__Exercise details__: Take the records below and copy them exactly.

── Supplied material ──

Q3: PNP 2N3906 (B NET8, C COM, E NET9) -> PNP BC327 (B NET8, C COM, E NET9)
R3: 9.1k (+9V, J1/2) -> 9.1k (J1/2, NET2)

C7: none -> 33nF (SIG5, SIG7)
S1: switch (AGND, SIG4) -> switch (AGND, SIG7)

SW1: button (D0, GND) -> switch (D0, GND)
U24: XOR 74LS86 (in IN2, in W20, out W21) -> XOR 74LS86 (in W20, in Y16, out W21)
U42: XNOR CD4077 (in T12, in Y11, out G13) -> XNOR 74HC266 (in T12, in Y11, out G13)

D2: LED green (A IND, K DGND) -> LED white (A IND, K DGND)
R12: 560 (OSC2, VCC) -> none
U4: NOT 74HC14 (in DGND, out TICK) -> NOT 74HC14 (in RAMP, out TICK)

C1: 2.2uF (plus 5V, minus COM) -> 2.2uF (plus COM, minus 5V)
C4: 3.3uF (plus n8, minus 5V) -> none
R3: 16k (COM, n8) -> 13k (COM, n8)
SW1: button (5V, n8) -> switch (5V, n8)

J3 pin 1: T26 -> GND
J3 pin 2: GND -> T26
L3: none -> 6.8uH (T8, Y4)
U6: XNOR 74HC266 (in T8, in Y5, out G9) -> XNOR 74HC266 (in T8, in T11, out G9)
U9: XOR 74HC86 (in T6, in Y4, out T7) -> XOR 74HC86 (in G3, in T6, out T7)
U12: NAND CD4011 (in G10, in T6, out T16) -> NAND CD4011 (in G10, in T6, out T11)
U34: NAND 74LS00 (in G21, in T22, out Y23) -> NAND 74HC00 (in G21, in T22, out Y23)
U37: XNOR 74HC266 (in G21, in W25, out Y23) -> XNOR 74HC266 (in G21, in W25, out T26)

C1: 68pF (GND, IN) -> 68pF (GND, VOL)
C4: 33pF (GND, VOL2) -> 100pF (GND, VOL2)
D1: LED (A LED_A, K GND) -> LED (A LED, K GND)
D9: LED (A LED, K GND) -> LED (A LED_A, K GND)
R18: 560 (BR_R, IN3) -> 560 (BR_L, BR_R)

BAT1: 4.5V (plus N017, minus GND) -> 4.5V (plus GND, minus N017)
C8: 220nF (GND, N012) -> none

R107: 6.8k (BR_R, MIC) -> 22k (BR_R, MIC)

───

__Reply to the task__:
Q3: PNP 2N3906 (B NET8, C COM, E NET9) -> PNP BC327 (B NET8, C COM, E NET9)
R3: 9.1k (+9V, J1/2) -> 9.1k (J1/2, NET2)

C7: none -> 33nF (SIG5, SIG7)
S1: switch (AGND, SIG4) -> switch (AGND, SIG7)

SW1: button (D0, GND) -> switch (D0, GND)
U24: XOR 74LS86 (in IN2, in W20, out W21) -> XOR 74LS86 (in W20, in Y16, out W21)
U42: XNOR CD4077 (in T12, in Y11, out G13) -> XNOR 74HC266 (in T12, in Y11, out G13)

D2: LED green (A IND, K DGND) -> LED white (A IND, K DGND)
R12: 560 (OSC2, VCC) -> none
U4: NOT 74HC14 (in DGND, out TICK) -> NOT 74HC14 (in RAMP, out TICK)

C1: 2.2uF (plus 5V, minus COM) -> 2.2uF (plus COM, minus 5V)
C4: 3.3uF (plus n8, minus 5V) -> none
R3: 16k (COM, n8) -> 13k (COM, n8)
SW1: button (5V, n8) -> switch (5V, n8)

J3 pin 1: T26 -> GND
J3 pin 2: GND -> T26
L3: none -> 6.8uH (T8, Y4)
U6: XNOR 74HC266 (in T8, in Y5, out G9) -> XNOR 74HC266 (in T8, in T11, out G9)
U9: XOR 74HC86 (in T6, in Y4, out T7) -> XOR 74HC86 (in G3, in T6, out T7)
U12: NAND CD4011 (in G10, in T6, out T16) -> NAND CD4011 (in G10, in T6, out T11)
U34: NAND 74LS00 (in G21, in T22, out Y23) -> NAND 74HC00 (in G21, in T22, out Y23)
U37: XNOR 74HC266 (in G21, in W25, out Y23) -> XNOR 74HC266 (in G21, in W25, out T26)

C1: 68pF (GND, IN) -> 68pF (GND, VOL)
C4: 33pF (GND, VOL2) -> 100pF (GND, VOL2)
D1: LED (A LED_A, K GND) -> LED (A LED, K GND)
D9: LED (A LED, K GND) -> LED (A LED_A, K GND)
R18: 560 (BR_R, IN3) -> 560 (BR_L, BR_R)

BAT1: 4.5V (plus N017, minus GND) -> 4.5V (plus GND, minus N017)
C8: 220nF (GND, N012) -> none

R107: 6.8k (BR_R, MIC) -> 22k (BR_R, MIC)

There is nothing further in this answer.